┌──
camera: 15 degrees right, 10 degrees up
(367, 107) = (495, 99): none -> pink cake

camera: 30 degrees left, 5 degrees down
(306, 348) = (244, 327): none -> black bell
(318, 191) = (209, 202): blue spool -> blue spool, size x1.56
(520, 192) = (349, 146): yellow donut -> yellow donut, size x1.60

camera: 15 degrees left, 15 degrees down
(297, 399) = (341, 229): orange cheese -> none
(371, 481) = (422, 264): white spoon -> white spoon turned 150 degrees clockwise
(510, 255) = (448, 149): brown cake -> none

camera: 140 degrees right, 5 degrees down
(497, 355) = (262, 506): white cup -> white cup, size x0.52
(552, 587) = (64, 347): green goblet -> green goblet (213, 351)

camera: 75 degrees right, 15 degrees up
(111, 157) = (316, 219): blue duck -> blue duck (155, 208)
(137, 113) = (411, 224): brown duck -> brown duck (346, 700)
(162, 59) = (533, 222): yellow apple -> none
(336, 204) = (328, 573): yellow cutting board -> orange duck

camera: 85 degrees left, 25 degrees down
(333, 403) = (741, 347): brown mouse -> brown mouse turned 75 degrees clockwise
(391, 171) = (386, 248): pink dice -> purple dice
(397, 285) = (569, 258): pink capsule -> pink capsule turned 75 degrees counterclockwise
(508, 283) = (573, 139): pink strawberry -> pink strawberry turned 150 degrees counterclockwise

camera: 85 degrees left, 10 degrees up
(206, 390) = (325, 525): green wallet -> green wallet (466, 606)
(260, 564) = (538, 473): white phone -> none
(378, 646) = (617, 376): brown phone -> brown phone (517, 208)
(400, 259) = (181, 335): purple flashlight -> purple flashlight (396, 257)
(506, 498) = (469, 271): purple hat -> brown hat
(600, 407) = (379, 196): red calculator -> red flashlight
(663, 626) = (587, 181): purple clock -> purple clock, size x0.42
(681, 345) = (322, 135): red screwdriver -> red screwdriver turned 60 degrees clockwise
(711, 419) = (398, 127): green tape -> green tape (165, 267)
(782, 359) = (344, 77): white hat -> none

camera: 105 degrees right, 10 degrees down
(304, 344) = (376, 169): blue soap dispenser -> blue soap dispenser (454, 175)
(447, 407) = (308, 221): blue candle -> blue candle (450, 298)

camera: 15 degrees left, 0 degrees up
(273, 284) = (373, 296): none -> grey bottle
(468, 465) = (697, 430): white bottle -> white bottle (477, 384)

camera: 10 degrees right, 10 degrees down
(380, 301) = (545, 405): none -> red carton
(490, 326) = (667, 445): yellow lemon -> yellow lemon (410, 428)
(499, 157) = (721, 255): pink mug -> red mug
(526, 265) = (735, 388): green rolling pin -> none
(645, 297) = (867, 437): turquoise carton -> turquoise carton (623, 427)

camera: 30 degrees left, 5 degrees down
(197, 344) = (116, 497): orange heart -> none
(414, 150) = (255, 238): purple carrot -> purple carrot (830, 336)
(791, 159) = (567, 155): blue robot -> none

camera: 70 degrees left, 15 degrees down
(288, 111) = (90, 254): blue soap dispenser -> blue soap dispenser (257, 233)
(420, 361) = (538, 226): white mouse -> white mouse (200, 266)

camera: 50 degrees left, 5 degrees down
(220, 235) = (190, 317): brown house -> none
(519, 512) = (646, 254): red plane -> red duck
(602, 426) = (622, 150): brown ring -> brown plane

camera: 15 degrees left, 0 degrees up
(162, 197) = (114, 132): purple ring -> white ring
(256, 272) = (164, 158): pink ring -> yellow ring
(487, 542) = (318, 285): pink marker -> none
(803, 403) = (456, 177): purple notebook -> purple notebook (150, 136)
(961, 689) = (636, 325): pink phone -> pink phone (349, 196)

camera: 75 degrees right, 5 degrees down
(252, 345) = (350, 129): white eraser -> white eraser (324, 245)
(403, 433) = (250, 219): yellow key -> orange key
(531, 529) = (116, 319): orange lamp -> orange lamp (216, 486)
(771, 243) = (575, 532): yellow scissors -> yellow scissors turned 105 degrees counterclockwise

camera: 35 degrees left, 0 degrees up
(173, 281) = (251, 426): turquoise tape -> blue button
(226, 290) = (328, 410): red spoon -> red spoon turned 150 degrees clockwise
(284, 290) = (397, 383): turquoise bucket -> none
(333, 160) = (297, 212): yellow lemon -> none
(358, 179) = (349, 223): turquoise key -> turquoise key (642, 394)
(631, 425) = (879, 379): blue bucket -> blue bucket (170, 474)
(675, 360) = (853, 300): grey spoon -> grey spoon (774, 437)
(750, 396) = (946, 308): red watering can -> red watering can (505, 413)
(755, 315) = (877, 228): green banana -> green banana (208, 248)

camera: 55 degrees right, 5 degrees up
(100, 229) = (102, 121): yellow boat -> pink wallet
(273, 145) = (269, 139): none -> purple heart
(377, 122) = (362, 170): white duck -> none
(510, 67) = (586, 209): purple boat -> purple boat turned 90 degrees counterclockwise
└──
**Work item:** For each line of the listing that holds the word "pink", show that line.

**Expected answer:**
(367, 107) = (495, 99): none -> pink cake
(391, 171) = (386, 248): pink dice -> purple dice
(397, 285) = (569, 258): pink capsule -> pink capsule turned 75 degrees counterclockwise
(508, 283) = (573, 139): pink strawberry -> pink strawberry turned 150 degrees counterclockwise
(499, 157) = (721, 255): pink mug -> red mug
(256, 272) = (164, 158): pink ring -> yellow ring
(487, 542) = (318, 285): pink marker -> none
(961, 689) = (636, 325): pink phone -> pink phone (349, 196)
(100, 229) = (102, 121): yellow boat -> pink wallet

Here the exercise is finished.